§ Prompt
Among the lines below, keep only those from the one containing "brown pentagon: (305, 145)" through the one containing "cyan line: (599, 442) -> (686, 375), moved", and reproduce them exactly.

Task data section start

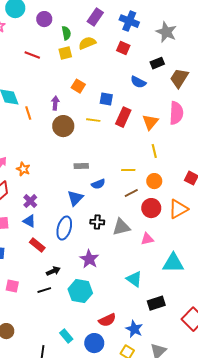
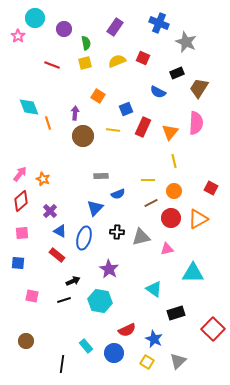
blue cross: (129, 21) -> (159, 23), moved
yellow semicircle: (87, 43) -> (117, 61), moved
blue square: (106, 99) -> (126, 109), turned -32
blue triangle: (29, 221) -> (60, 231), moved

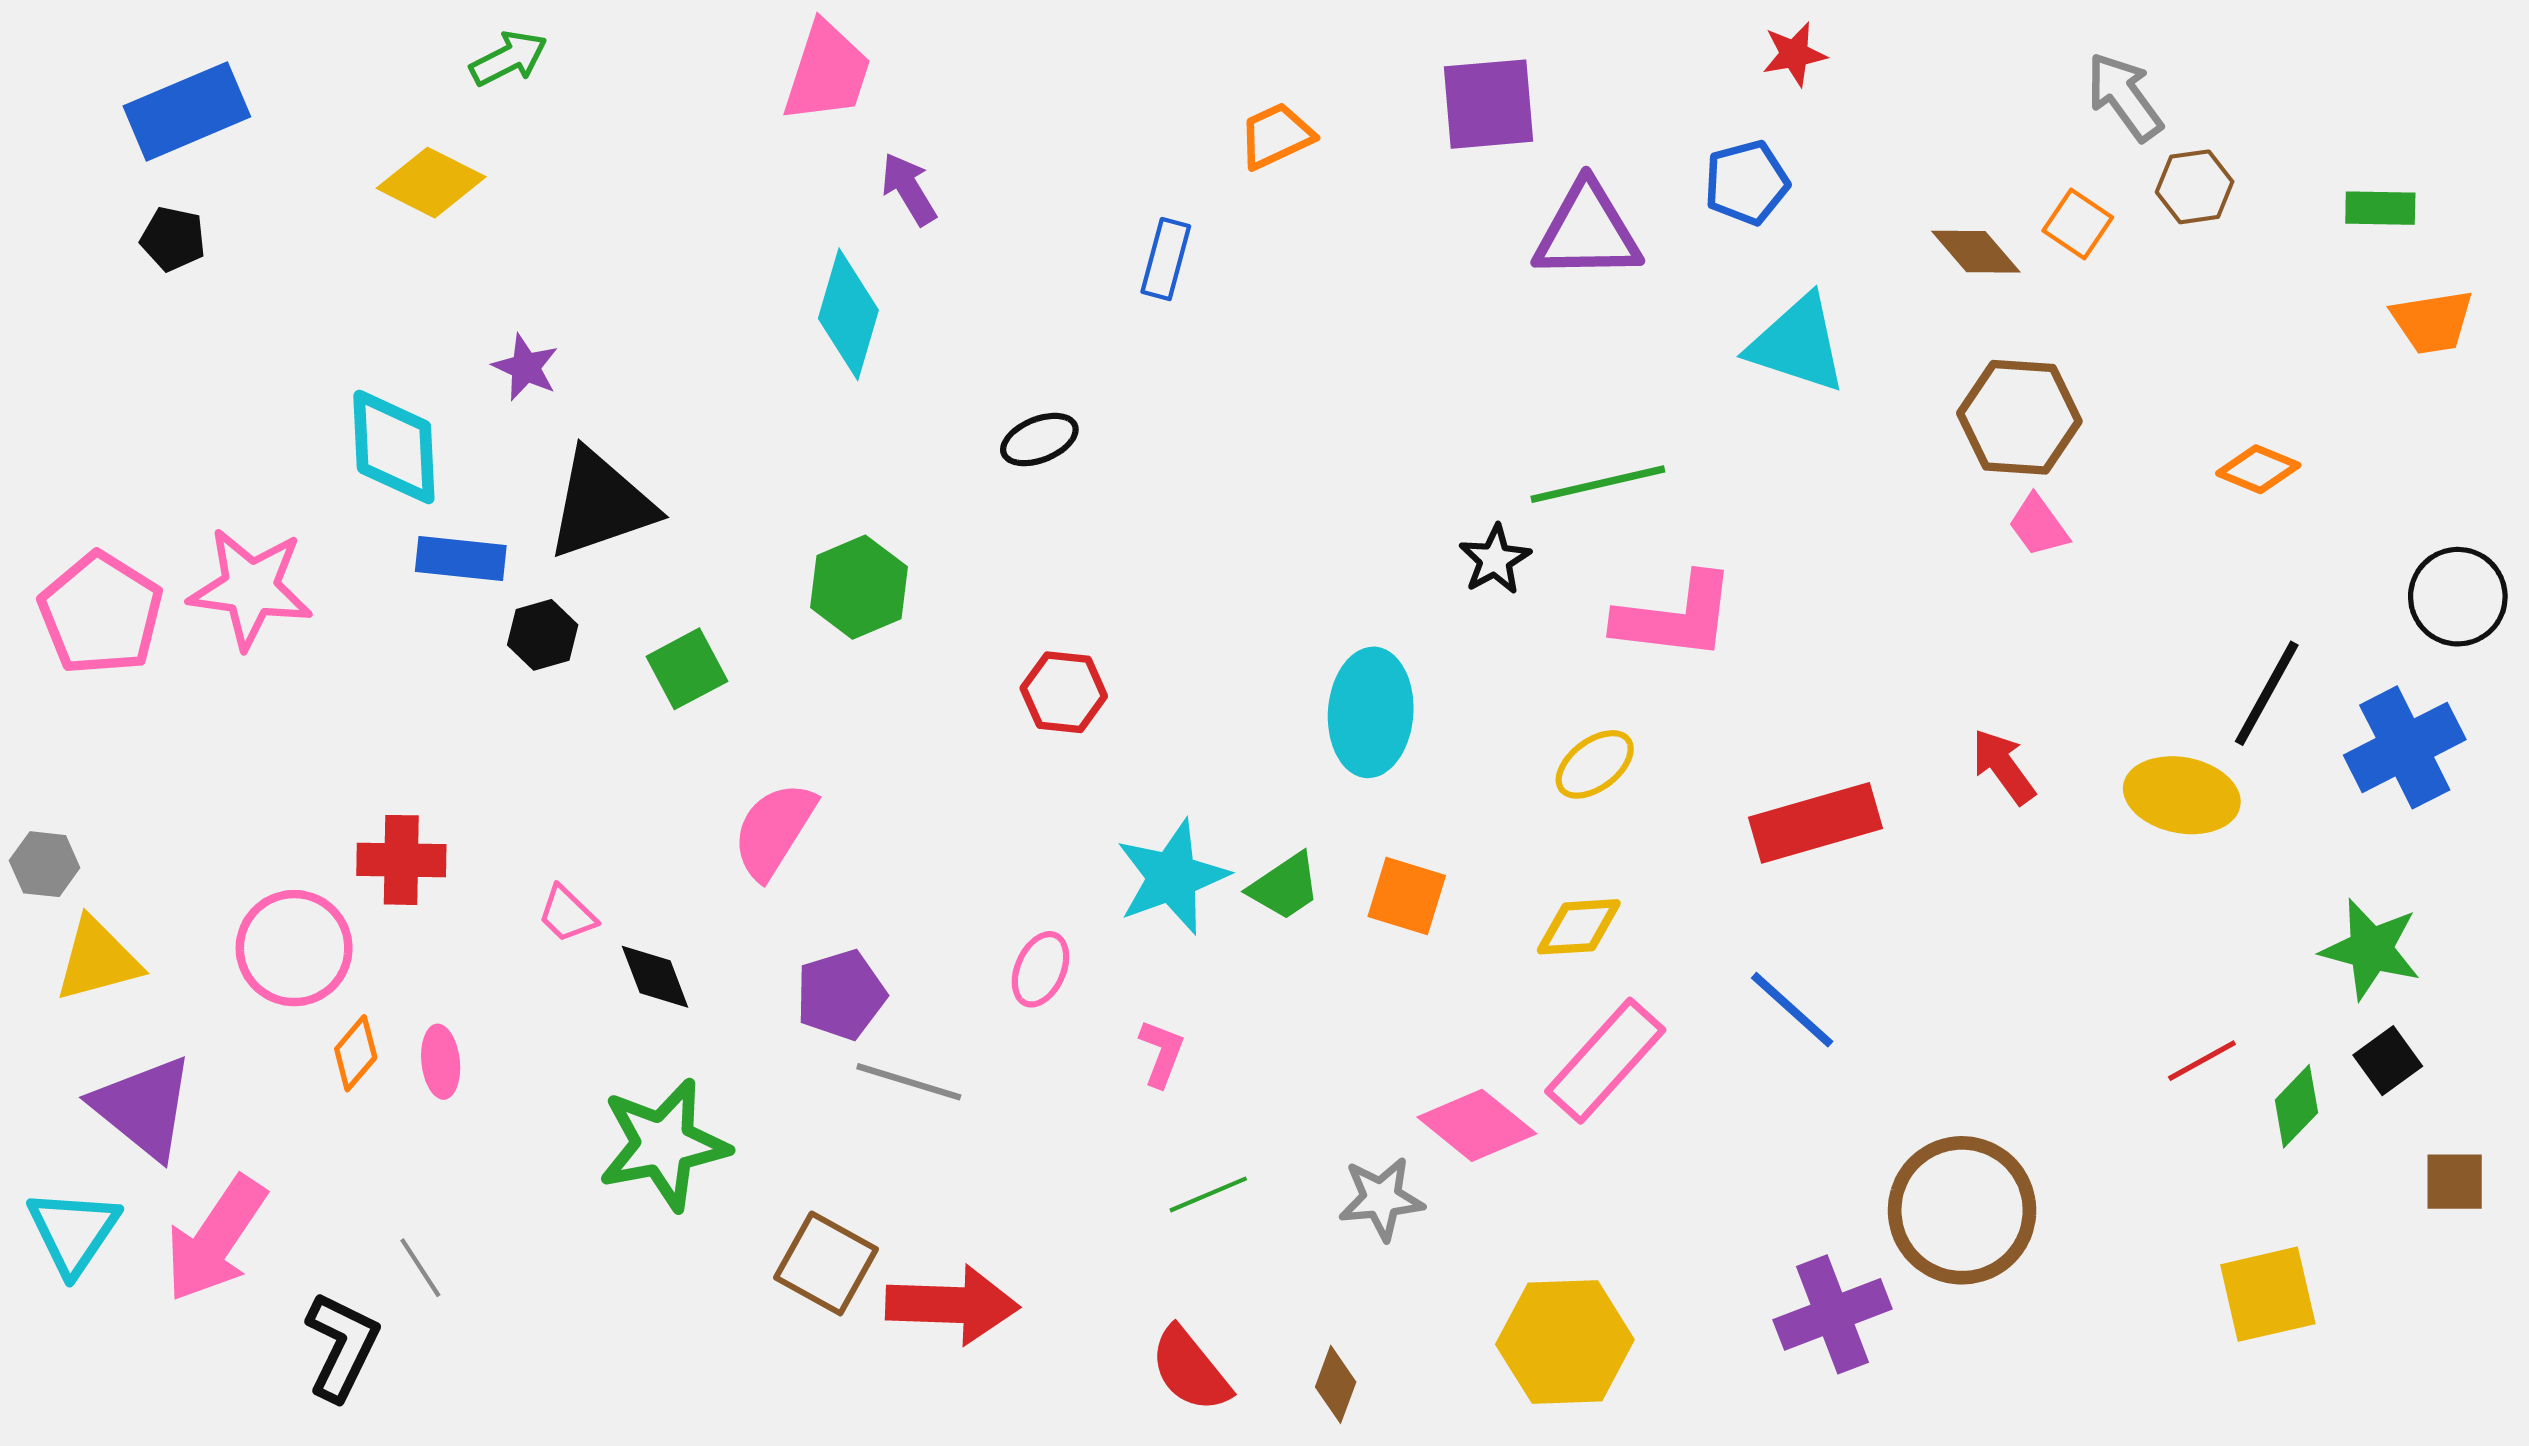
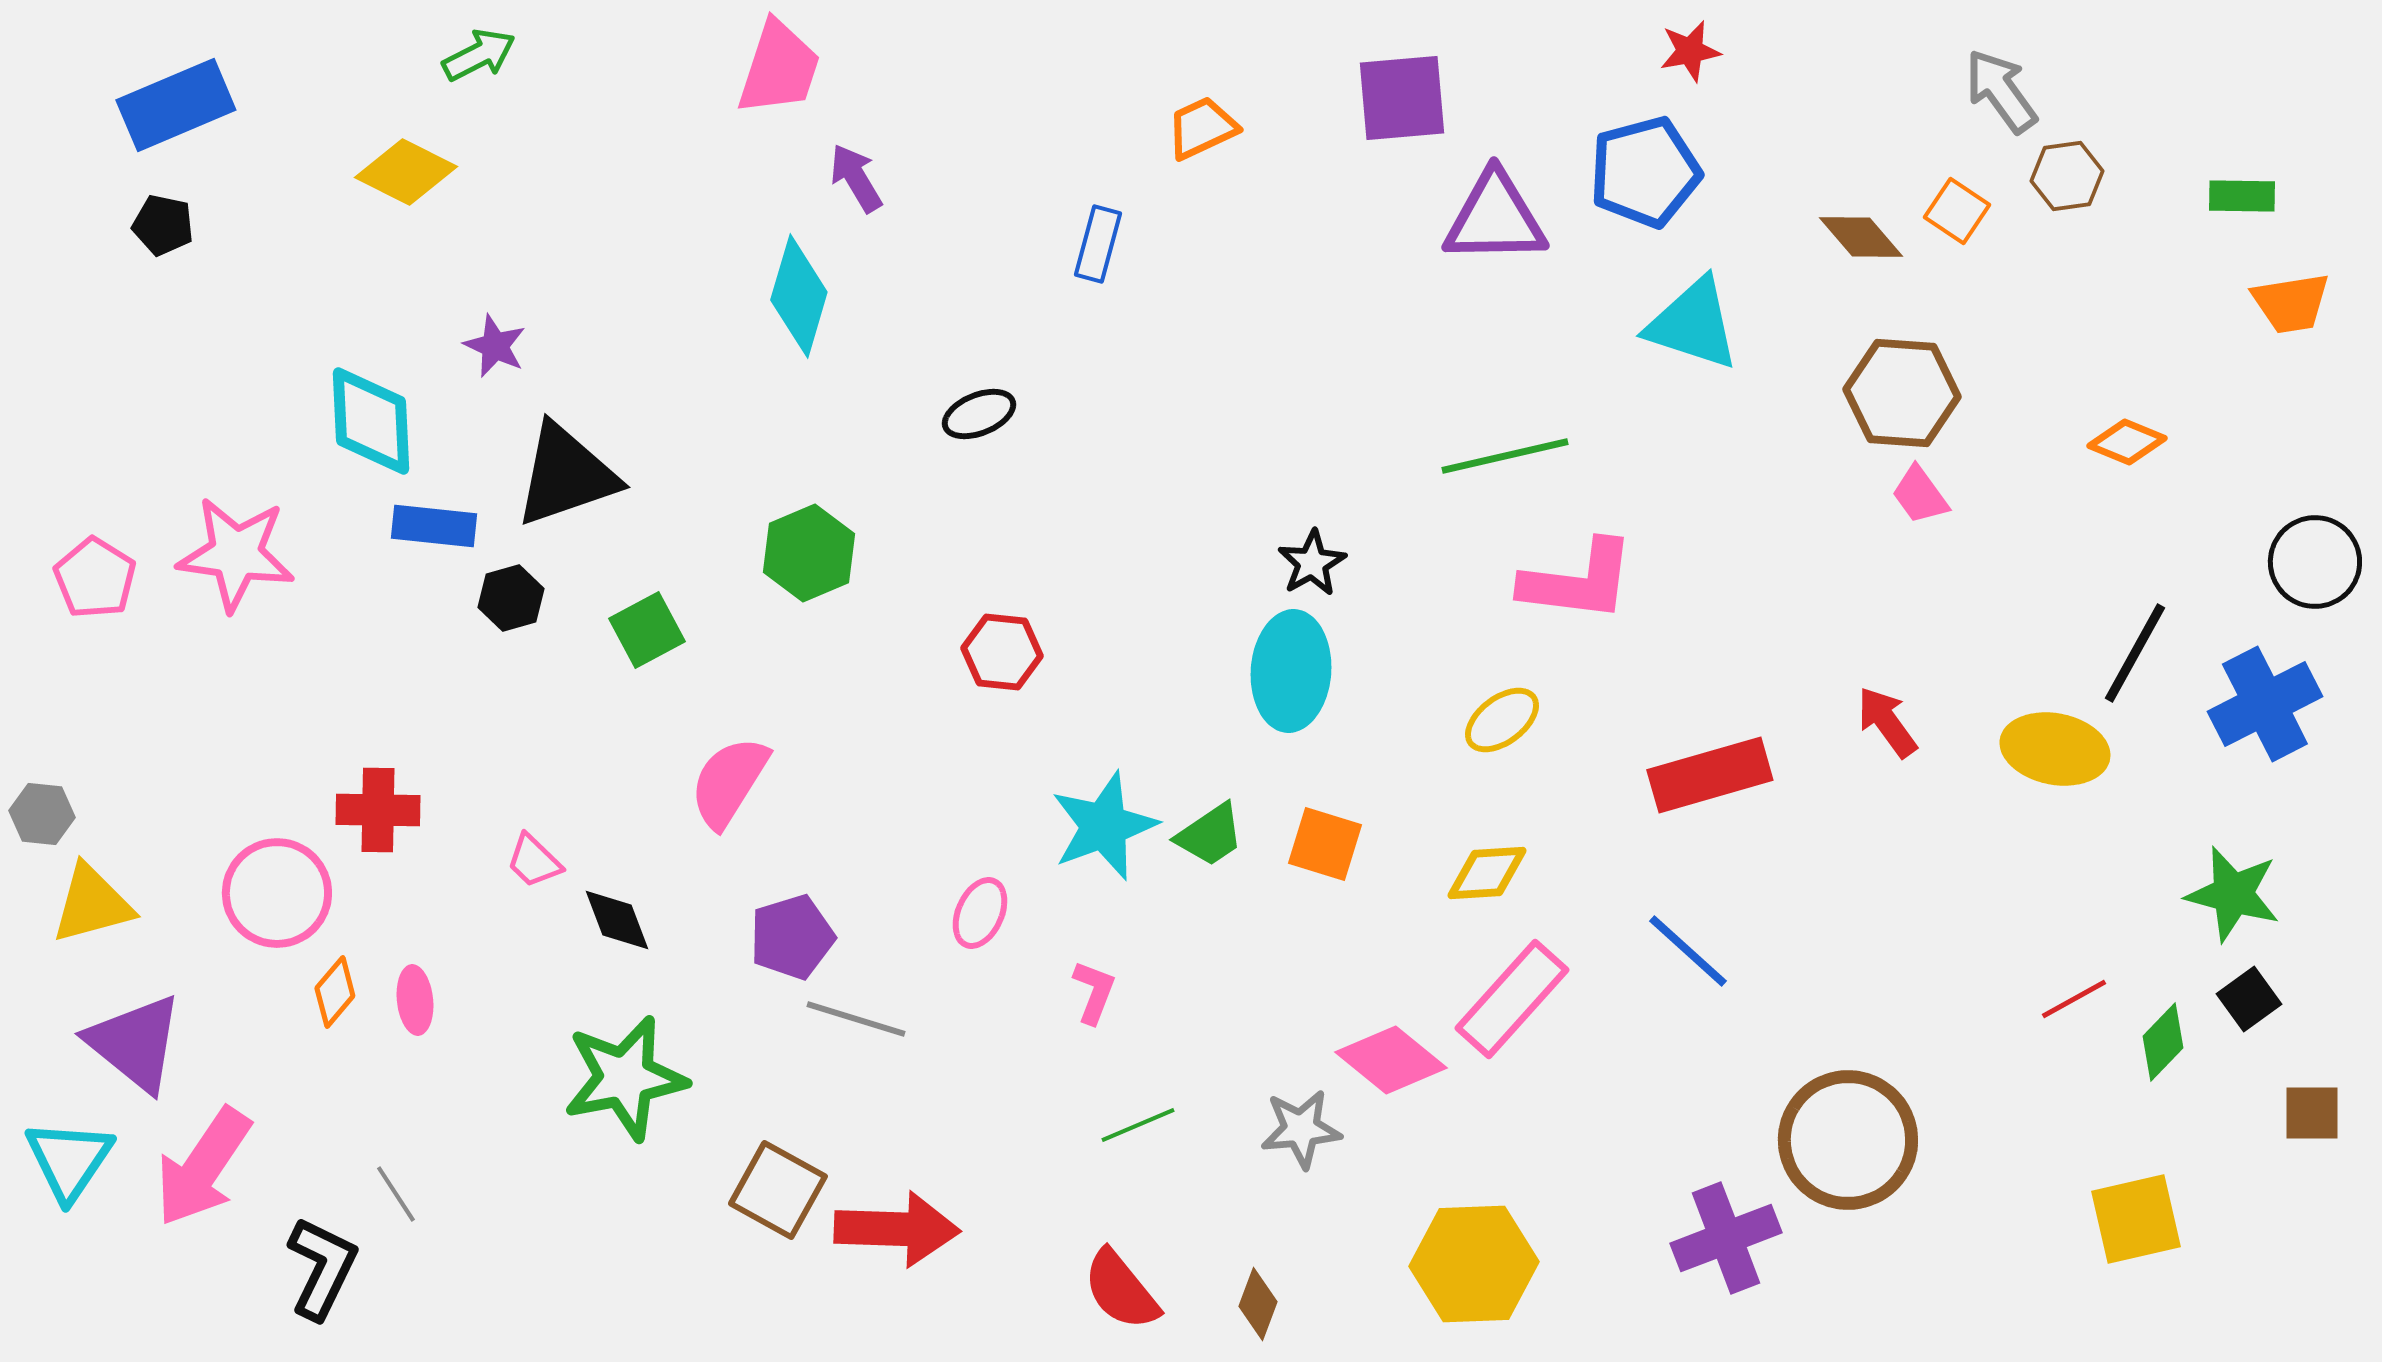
blue pentagon: (1747, 183) -> (1645, 172), size x1.4
black star: (1495, 559) -> (1312, 563), moved
pink pentagon: (101, 614) -> (95, 578), size x0.7

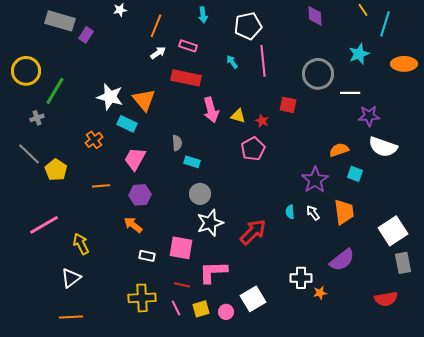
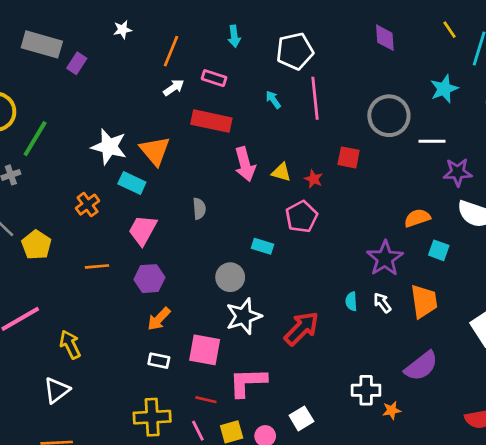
cyan rectangle: (192, 162) -> (262, 246), moved
orange arrow: (133, 225) -> (159, 319), moved, turned -84
white square: (253, 299) -> (301, 418), size x0.7

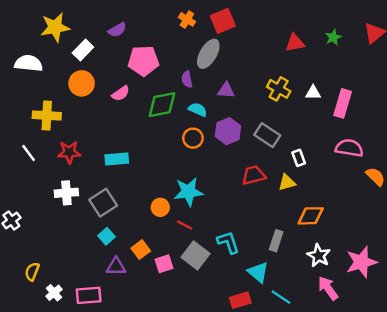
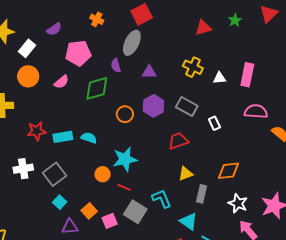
orange cross: (187, 19) -> (97, 19), moved
white triangle: (313, 93) -> (219, 78), moved
cyan semicircle: (198, 110) -> (89, 138), moved
red star: (69, 152) -> (37, 131), moved
yellow triangle: (287, 183) -> (186, 174), moved

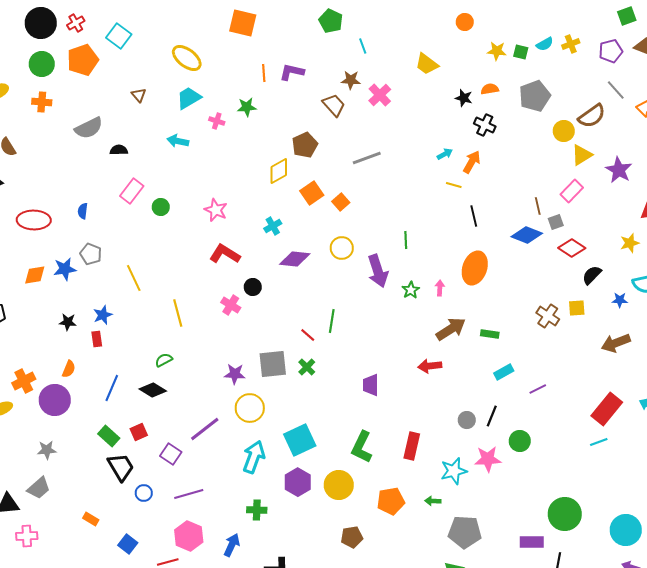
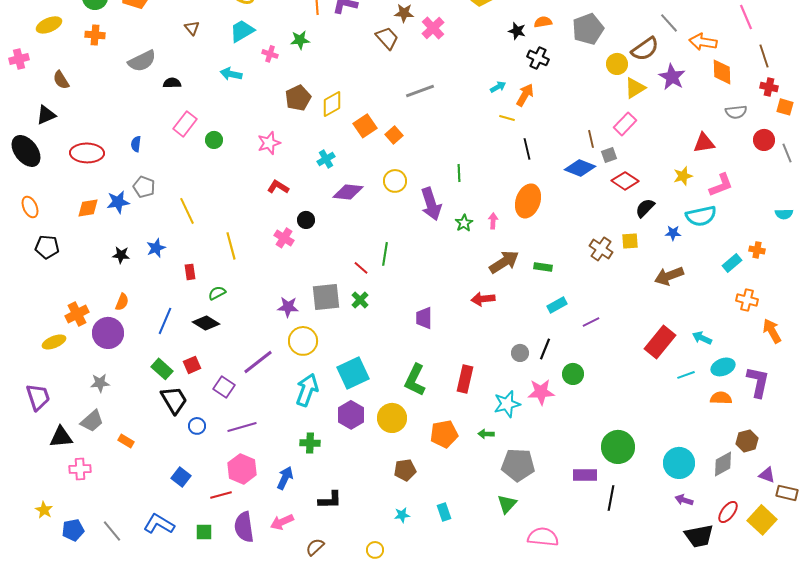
brown pentagon: (305, 145) -> (298, 98), moved
purple star: (619, 170) -> (672, 77), moved
pink star: (216, 210) -> (269, 143), turned 30
red L-shape: (225, 254) -> (278, 187), size x0.7
red rectangle: (97, 339) -> (190, 272), moved
cyan line: (599, 442) -> (686, 375), moved
orange rectangle: (91, 519) -> (126, 441), moved

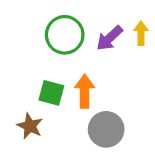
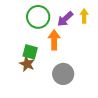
orange arrow: (85, 91) -> (54, 40), moved
brown star: (30, 126) -> (27, 64), moved

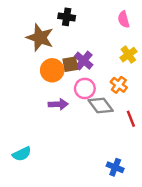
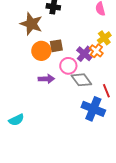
purple cross: (84, 61) -> (84, 54), moved
orange cross: (119, 85) -> (96, 51), moved
blue cross: (115, 167) -> (93, 109), moved, size x1.6

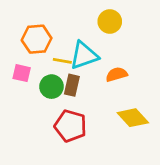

Task data section end

§ Reply
brown pentagon: (305, 145) -> (298, 98), moved
purple star: (619, 170) -> (672, 77), moved
pink star: (216, 210) -> (269, 143), turned 30
red L-shape: (225, 254) -> (278, 187), size x0.7
red rectangle: (97, 339) -> (190, 272), moved
cyan line: (599, 442) -> (686, 375), moved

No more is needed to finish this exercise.